TASK REQUIREMENTS:
Scan the data and please report how many lines include the word "none". Leave out everything but the number.

TASK DATA:
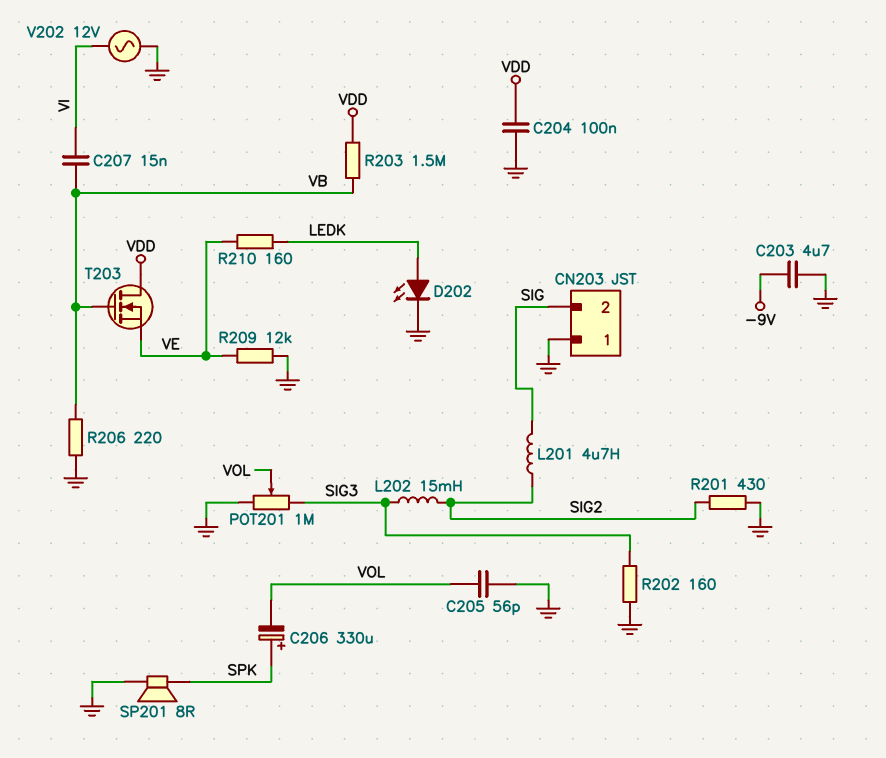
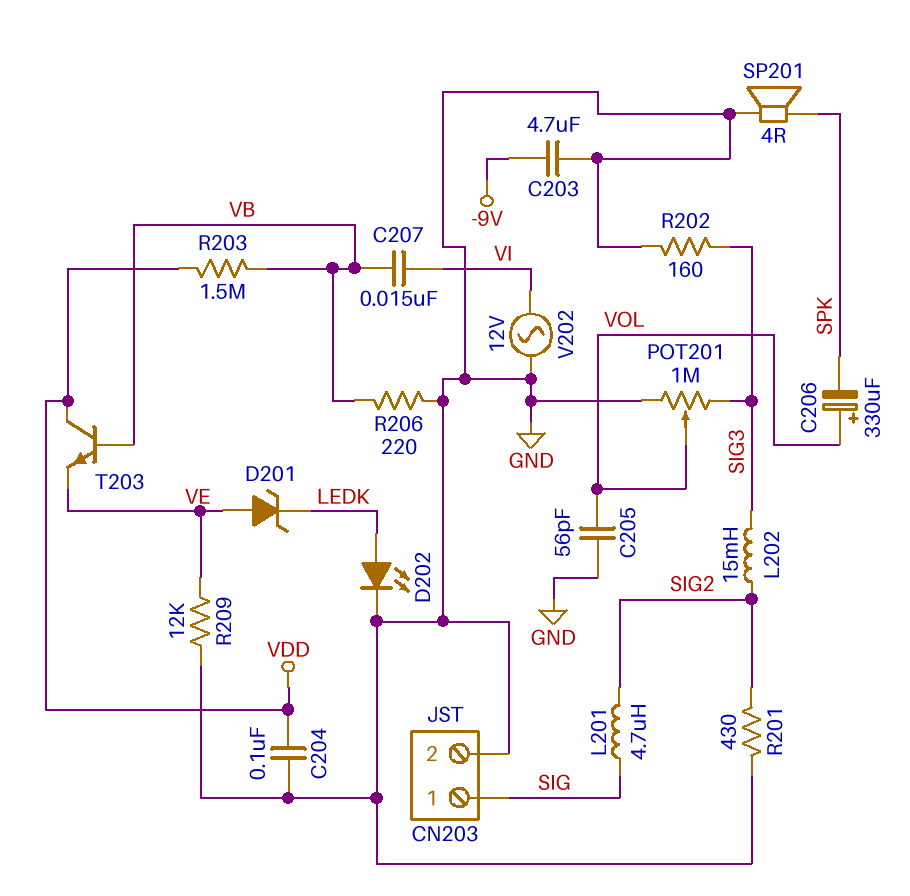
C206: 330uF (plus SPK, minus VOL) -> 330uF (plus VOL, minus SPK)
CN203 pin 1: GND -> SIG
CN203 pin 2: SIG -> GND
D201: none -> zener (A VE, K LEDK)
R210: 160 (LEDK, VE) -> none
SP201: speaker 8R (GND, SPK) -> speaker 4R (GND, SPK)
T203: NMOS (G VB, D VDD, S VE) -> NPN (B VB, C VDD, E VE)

WORKED SOLUTION:
2